(EXCERPTED DATA)

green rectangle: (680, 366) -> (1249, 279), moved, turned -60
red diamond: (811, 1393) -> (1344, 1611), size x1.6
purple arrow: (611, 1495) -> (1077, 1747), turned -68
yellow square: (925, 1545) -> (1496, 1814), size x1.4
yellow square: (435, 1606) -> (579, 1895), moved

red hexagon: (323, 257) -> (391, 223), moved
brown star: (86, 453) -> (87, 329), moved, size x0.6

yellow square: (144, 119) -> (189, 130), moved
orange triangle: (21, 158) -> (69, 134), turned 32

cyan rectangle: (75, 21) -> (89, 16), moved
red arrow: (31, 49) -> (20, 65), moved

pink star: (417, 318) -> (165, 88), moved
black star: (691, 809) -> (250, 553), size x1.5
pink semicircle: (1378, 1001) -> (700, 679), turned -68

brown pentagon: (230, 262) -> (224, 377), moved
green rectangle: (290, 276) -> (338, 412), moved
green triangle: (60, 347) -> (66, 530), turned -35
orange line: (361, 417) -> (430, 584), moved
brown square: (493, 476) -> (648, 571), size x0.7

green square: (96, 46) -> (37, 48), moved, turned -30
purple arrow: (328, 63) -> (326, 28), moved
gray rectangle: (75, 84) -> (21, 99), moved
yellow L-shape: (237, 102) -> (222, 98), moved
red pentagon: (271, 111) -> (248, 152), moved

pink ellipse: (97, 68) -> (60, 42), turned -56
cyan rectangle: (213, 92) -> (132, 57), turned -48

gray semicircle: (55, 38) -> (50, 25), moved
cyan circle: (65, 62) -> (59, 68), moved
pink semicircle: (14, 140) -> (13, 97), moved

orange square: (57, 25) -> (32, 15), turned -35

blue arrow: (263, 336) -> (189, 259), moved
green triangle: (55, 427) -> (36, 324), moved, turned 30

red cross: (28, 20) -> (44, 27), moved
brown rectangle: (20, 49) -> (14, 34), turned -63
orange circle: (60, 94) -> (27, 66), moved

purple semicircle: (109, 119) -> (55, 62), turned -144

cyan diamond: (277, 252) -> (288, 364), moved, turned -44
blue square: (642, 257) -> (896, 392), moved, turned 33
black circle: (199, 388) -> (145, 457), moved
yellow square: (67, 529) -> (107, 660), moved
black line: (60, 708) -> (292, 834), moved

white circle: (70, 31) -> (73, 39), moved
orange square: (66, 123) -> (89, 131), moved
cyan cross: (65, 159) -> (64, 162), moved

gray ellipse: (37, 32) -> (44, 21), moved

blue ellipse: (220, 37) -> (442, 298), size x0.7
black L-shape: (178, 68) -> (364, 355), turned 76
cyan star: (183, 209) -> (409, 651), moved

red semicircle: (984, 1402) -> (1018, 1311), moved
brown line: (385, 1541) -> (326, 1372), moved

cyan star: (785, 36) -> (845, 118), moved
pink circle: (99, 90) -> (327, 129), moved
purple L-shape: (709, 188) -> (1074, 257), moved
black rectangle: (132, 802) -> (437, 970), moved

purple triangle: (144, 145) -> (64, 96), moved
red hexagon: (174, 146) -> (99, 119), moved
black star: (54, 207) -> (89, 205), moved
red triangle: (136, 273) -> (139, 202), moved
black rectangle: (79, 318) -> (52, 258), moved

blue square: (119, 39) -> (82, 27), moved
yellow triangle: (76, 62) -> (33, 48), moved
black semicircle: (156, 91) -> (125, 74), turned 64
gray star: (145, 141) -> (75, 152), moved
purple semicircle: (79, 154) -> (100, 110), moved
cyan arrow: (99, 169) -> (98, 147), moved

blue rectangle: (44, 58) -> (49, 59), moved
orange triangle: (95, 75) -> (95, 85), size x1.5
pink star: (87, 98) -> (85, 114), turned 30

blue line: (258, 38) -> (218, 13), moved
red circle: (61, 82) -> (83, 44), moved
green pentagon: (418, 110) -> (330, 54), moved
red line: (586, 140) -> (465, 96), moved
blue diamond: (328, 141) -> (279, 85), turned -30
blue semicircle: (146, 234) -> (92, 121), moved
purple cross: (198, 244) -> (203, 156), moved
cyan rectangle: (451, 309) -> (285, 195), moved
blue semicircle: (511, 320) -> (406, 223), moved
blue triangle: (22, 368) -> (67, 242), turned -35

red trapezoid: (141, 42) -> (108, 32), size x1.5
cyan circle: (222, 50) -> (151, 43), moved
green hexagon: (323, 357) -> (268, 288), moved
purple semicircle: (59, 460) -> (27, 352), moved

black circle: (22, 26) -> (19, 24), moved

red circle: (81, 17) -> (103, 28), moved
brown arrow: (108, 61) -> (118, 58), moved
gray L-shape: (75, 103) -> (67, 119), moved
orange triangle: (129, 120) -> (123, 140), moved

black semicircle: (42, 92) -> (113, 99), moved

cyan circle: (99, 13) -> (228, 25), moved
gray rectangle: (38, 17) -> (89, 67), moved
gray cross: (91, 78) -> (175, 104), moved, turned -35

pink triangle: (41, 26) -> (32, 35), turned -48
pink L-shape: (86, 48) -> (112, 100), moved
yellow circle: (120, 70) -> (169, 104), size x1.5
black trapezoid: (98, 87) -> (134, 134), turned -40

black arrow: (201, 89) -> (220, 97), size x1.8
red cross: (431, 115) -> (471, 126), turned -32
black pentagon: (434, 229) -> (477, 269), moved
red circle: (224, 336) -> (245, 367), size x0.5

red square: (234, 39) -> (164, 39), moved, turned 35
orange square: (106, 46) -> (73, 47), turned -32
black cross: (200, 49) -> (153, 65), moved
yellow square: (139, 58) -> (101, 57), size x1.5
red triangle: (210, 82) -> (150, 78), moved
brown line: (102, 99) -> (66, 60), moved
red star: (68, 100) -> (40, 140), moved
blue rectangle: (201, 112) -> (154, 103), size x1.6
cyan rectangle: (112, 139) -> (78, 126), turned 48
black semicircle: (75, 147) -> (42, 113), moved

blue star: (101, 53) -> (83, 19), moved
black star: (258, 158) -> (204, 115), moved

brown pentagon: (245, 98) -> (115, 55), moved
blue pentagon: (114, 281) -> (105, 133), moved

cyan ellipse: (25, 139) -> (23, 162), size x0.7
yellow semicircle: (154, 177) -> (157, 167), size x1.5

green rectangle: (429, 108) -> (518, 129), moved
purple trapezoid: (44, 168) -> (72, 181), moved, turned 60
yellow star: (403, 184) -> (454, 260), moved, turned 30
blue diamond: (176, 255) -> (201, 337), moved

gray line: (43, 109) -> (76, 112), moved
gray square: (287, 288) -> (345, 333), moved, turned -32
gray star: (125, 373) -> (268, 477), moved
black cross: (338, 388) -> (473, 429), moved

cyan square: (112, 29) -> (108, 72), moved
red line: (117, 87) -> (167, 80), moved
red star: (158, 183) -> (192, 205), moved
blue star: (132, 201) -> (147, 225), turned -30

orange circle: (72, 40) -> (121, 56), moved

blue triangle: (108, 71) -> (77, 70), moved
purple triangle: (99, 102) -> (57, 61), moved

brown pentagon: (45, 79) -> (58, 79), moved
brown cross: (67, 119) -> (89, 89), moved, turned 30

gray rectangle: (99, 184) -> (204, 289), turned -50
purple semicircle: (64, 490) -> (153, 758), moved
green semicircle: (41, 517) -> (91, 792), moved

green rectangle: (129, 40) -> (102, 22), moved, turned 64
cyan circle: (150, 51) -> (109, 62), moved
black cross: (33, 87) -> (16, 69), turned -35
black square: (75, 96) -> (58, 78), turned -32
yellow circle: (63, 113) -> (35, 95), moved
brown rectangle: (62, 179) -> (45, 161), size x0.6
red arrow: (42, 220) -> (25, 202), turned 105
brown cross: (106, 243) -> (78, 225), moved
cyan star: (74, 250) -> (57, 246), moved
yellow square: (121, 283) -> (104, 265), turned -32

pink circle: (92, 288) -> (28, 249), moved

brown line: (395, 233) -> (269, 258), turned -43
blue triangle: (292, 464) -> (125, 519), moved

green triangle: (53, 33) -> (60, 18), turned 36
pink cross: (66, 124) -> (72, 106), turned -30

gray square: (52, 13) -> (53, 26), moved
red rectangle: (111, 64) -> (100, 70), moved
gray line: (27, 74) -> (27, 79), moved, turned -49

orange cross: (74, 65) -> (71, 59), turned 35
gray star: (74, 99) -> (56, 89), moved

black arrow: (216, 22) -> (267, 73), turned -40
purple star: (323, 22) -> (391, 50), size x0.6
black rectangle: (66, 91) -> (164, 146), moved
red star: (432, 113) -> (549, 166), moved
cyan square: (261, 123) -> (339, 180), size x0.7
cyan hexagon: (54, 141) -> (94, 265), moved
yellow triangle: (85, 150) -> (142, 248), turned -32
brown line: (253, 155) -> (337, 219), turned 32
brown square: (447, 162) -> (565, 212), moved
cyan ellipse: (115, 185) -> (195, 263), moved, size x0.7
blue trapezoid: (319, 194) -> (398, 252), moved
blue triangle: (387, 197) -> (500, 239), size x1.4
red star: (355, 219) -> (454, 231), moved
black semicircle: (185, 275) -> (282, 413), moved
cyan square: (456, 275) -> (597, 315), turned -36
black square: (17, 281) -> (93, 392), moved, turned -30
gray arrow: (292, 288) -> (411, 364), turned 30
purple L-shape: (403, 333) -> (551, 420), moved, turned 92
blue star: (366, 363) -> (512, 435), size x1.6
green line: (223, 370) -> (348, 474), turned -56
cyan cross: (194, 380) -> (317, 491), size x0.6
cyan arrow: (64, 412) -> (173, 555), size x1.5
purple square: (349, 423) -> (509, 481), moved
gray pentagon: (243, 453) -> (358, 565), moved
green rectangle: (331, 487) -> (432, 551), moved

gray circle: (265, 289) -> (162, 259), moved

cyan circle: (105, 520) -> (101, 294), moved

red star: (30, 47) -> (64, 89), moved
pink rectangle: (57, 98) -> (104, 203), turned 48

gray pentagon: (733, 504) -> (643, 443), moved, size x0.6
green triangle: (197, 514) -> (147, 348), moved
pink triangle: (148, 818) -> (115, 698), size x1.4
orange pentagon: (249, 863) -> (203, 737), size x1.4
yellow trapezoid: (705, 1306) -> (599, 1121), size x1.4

(TO DO) Here the job is to set down exactly the lines of the material above that fall between the one with "red triangle: (210, 82) -> (150, 78), moved" and the one with "cyan rectangle: (112, 139)", inclusive, and nothing beyond them.

(ANSWER TO THIS EXERCISE)
red triangle: (210, 82) -> (150, 78), moved
brown line: (102, 99) -> (66, 60), moved
red star: (68, 100) -> (40, 140), moved
blue rectangle: (201, 112) -> (154, 103), size x1.6
cyan rectangle: (112, 139) -> (78, 126), turned 48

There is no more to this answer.